*Exercise*:
Write out, from the entries below, exactly the lines that run between the lines holding "blue slope C1:C3" and "none -> yellow brick E6 level 1", inclusive, and stop there.

*Input*:
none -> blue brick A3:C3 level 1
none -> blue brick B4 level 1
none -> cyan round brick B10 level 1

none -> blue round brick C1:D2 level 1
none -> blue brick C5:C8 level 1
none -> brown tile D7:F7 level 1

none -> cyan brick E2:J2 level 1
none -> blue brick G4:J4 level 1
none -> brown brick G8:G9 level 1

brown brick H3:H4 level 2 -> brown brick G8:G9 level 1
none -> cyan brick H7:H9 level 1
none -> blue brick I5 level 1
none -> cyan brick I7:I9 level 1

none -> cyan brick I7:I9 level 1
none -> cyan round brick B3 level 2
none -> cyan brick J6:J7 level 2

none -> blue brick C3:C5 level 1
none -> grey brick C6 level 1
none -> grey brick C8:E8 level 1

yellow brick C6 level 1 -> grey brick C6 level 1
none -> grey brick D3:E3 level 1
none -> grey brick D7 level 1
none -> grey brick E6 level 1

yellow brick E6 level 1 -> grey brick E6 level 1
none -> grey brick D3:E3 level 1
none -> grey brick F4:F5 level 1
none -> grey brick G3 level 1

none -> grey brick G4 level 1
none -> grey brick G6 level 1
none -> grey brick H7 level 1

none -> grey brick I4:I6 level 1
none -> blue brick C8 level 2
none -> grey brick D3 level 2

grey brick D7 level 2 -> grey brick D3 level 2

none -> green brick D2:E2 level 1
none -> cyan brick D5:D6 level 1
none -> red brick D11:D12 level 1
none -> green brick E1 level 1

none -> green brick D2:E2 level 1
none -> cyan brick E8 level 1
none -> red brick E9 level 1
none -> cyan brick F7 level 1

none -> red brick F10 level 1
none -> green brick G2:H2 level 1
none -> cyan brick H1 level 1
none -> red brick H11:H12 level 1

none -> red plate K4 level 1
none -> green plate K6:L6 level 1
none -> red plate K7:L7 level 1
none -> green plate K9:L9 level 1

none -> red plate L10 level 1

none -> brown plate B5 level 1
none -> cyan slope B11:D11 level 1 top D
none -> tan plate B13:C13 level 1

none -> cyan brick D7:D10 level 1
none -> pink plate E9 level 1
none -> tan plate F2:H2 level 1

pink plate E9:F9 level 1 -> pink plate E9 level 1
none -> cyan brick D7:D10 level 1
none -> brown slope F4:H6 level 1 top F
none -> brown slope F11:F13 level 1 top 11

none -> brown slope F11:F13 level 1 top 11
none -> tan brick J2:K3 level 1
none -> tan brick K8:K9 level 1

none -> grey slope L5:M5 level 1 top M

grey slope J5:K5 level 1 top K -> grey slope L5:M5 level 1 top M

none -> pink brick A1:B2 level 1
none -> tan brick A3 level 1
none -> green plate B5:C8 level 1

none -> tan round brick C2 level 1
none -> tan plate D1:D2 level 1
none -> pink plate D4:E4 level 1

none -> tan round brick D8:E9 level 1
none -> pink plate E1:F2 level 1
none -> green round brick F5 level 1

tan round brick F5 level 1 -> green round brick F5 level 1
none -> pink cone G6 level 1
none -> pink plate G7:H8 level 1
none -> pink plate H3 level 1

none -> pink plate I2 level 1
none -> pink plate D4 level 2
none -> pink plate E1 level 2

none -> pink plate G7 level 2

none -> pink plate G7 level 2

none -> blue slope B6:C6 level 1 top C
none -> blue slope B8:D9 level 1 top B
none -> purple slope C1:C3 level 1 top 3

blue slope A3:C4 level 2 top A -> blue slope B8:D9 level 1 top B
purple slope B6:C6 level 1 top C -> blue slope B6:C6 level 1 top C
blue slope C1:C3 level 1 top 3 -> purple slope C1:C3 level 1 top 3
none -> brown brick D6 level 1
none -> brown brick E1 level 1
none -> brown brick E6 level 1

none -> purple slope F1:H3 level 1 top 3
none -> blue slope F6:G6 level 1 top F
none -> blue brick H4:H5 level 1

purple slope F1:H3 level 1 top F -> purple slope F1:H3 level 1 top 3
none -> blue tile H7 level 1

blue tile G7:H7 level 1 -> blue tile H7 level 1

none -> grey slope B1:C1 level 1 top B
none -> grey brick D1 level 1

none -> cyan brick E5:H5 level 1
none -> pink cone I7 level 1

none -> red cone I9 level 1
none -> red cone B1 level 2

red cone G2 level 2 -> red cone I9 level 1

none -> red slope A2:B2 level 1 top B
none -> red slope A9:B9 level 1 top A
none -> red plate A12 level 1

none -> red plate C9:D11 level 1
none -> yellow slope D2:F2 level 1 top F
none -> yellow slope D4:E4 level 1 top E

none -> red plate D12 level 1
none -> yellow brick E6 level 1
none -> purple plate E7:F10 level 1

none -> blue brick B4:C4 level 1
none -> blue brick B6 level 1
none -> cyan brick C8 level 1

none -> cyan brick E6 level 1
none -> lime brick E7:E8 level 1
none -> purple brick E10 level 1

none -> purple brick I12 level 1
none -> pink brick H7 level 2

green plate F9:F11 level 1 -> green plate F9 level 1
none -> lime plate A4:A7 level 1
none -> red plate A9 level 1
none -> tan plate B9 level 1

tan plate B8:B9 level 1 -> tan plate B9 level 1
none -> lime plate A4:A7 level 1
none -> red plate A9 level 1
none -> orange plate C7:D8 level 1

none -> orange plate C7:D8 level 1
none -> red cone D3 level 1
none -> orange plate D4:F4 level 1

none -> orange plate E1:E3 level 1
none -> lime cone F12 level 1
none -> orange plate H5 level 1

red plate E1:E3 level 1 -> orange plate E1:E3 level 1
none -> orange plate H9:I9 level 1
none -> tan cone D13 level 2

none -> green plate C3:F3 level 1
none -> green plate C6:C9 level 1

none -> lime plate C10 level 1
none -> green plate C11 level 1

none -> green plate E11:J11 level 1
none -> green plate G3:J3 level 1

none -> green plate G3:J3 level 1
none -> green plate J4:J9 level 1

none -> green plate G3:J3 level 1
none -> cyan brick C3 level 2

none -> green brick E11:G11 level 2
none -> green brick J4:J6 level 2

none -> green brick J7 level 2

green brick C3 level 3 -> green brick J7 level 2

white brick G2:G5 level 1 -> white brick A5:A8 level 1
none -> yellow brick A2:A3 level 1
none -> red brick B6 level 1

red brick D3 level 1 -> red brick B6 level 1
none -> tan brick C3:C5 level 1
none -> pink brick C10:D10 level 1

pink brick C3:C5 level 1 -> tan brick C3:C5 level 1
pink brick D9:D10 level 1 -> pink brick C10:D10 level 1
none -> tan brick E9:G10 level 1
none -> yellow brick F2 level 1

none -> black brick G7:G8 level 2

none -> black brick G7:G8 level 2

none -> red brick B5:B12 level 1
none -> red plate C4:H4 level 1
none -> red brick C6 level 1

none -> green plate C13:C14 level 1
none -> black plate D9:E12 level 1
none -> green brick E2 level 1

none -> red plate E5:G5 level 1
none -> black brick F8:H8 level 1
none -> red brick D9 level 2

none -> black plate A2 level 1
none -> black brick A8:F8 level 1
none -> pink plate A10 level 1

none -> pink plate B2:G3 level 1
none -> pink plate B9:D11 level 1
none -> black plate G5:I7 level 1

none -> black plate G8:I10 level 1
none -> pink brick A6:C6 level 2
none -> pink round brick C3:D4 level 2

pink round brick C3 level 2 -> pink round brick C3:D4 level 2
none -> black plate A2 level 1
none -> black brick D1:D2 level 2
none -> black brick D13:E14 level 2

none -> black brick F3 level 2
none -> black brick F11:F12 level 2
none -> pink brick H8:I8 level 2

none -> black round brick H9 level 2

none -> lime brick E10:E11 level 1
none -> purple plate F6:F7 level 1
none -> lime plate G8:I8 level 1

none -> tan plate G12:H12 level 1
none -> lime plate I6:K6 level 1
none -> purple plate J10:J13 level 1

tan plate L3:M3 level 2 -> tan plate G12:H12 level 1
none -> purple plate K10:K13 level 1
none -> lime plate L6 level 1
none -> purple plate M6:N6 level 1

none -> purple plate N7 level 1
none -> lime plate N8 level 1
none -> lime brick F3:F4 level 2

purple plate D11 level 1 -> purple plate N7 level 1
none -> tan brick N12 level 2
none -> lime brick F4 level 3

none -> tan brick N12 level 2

*Written response*:
blue slope C1:C3 level 1 top 3 -> purple slope C1:C3 level 1 top 3
none -> brown brick D6 level 1
none -> brown brick E1 level 1
none -> brown brick E6 level 1

none -> purple slope F1:H3 level 1 top 3
none -> blue slope F6:G6 level 1 top F
none -> blue brick H4:H5 level 1

purple slope F1:H3 level 1 top F -> purple slope F1:H3 level 1 top 3
none -> blue tile H7 level 1

blue tile G7:H7 level 1 -> blue tile H7 level 1

none -> grey slope B1:C1 level 1 top B
none -> grey brick D1 level 1

none -> cyan brick E5:H5 level 1
none -> pink cone I7 level 1

none -> red cone I9 level 1
none -> red cone B1 level 2

red cone G2 level 2 -> red cone I9 level 1

none -> red slope A2:B2 level 1 top B
none -> red slope A9:B9 level 1 top A
none -> red plate A12 level 1

none -> red plate C9:D11 level 1
none -> yellow slope D2:F2 level 1 top F
none -> yellow slope D4:E4 level 1 top E

none -> red plate D12 level 1
none -> yellow brick E6 level 1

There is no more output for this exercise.